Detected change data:
+-------+

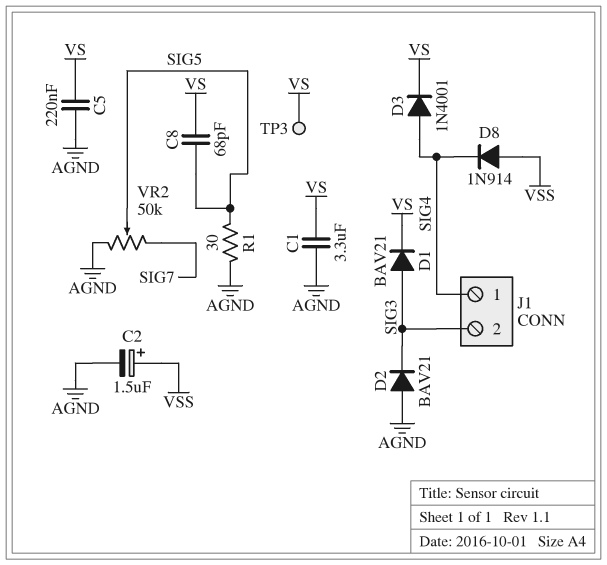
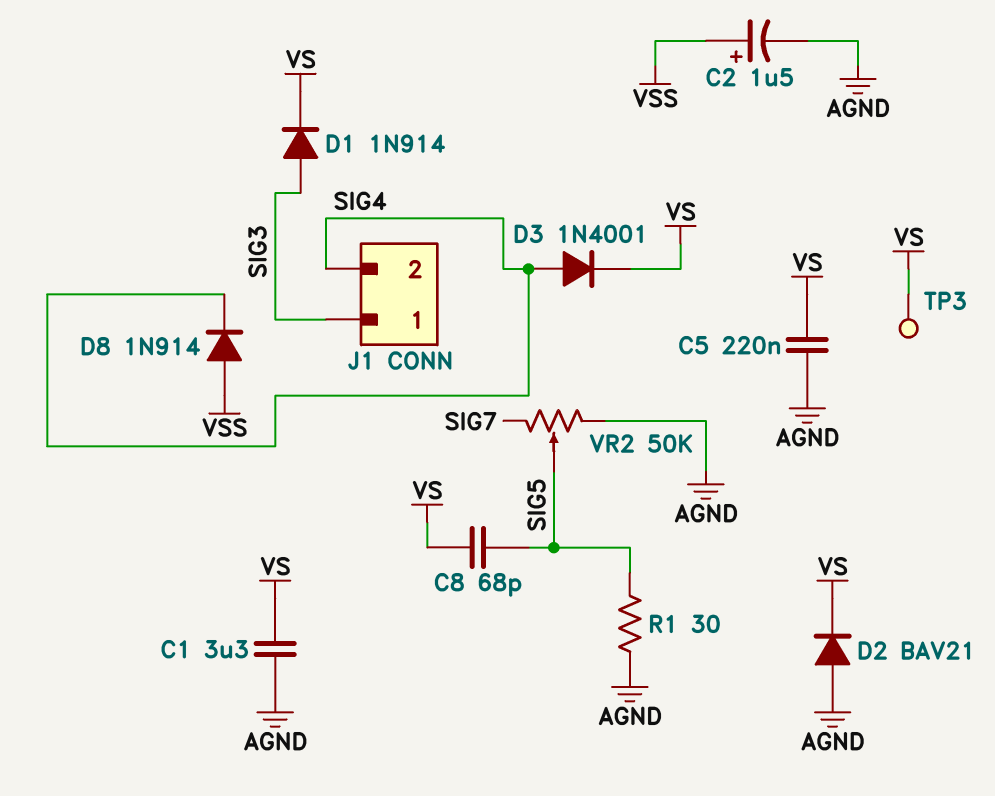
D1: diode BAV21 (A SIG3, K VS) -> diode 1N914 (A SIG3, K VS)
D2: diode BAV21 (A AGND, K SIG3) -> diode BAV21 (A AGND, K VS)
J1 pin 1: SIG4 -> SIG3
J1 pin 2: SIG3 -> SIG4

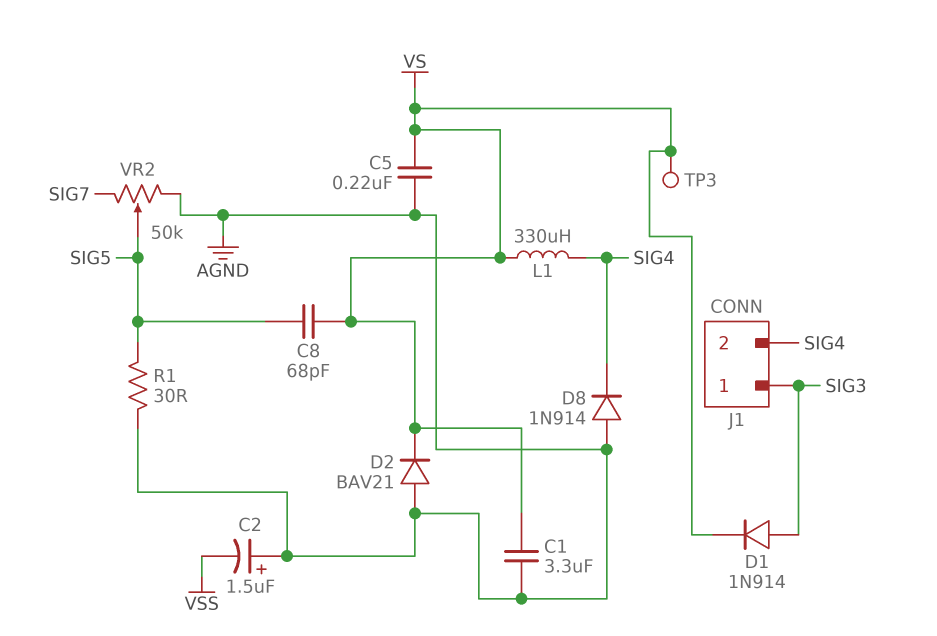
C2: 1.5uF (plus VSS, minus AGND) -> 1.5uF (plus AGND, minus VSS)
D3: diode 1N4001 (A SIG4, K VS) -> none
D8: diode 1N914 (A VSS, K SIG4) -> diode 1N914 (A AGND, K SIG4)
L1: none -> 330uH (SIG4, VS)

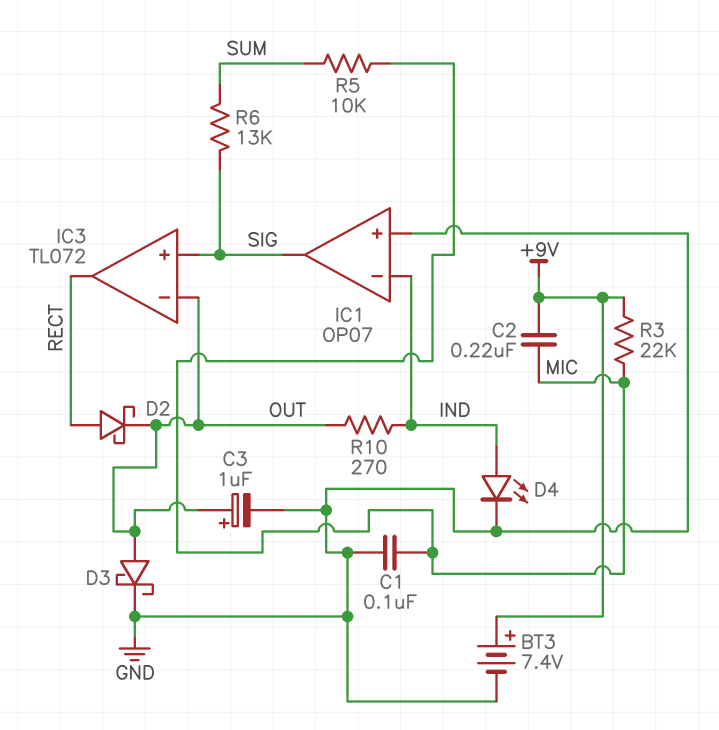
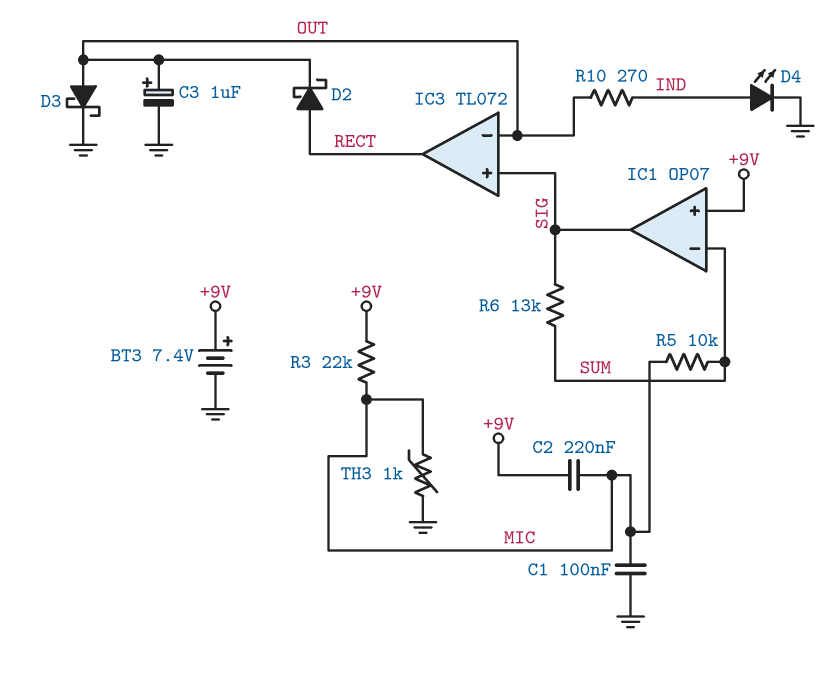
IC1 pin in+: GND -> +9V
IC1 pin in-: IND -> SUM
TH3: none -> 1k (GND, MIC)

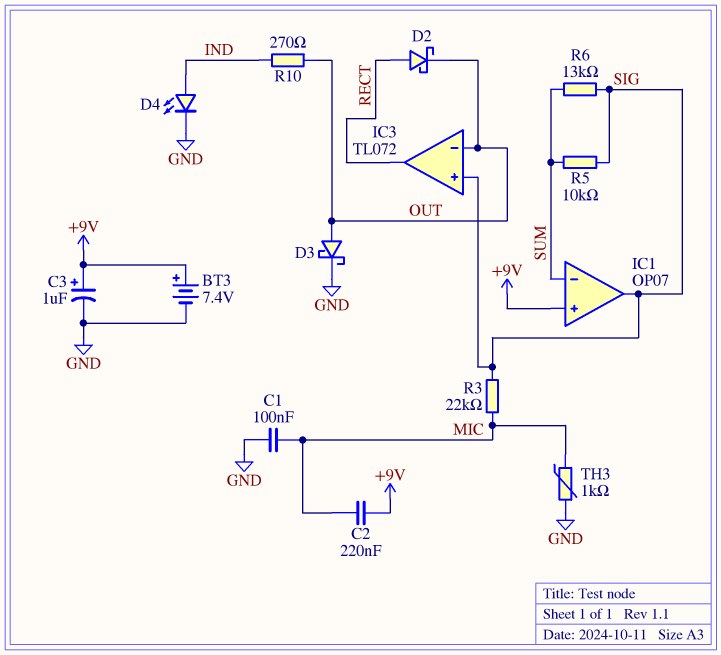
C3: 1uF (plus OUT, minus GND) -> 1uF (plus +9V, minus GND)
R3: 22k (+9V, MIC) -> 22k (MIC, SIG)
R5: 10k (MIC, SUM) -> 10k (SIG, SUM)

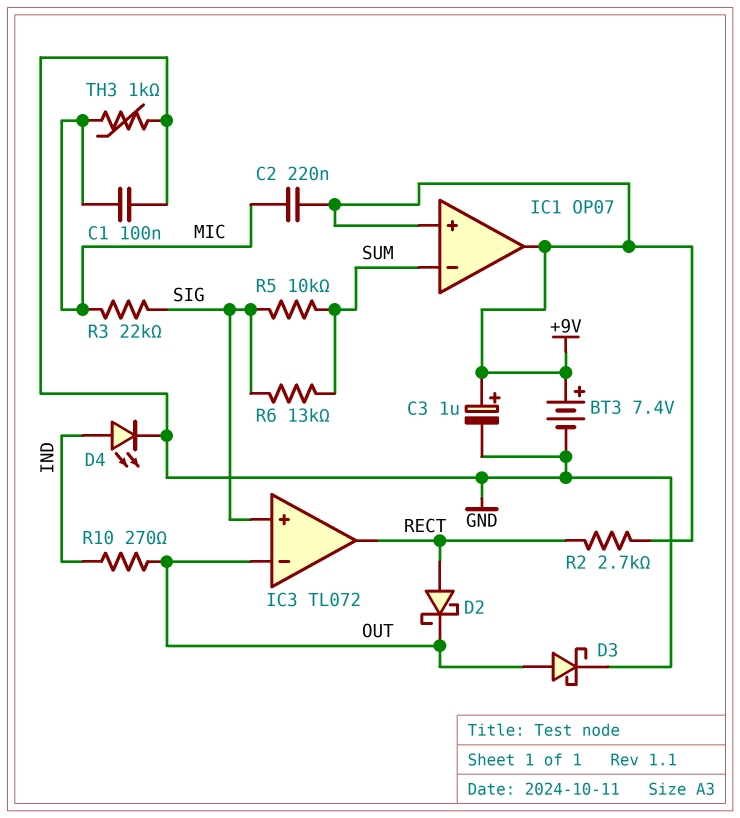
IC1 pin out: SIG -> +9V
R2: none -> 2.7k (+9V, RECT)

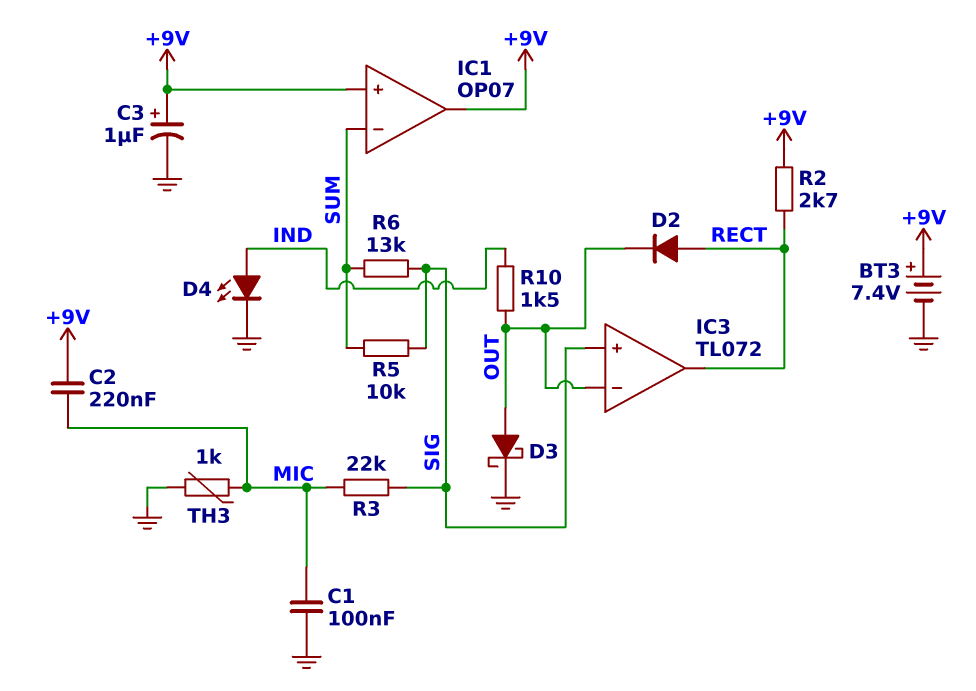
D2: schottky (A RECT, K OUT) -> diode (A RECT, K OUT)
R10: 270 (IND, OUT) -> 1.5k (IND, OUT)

+-------+

### EXERCISE DESCRIPTION
Restate, word for word, each line from the one with "D3: diode 1N4001 (A SIG4, K VS) -> none" to the end of the entries, both included, and keep every picture out.

### SOLVED PROBLEM
D3: diode 1N4001 (A SIG4, K VS) -> none
D8: diode 1N914 (A VSS, K SIG4) -> diode 1N914 (A AGND, K SIG4)
L1: none -> 330uH (SIG4, VS)

IC1 pin in+: GND -> +9V
IC1 pin in-: IND -> SUM
TH3: none -> 1k (GND, MIC)

C3: 1uF (plus OUT, minus GND) -> 1uF (plus +9V, minus GND)
R3: 22k (+9V, MIC) -> 22k (MIC, SIG)
R5: 10k (MIC, SUM) -> 10k (SIG, SUM)

IC1 pin out: SIG -> +9V
R2: none -> 2.7k (+9V, RECT)

D2: schottky (A RECT, K OUT) -> diode (A RECT, K OUT)
R10: 270 (IND, OUT) -> 1.5k (IND, OUT)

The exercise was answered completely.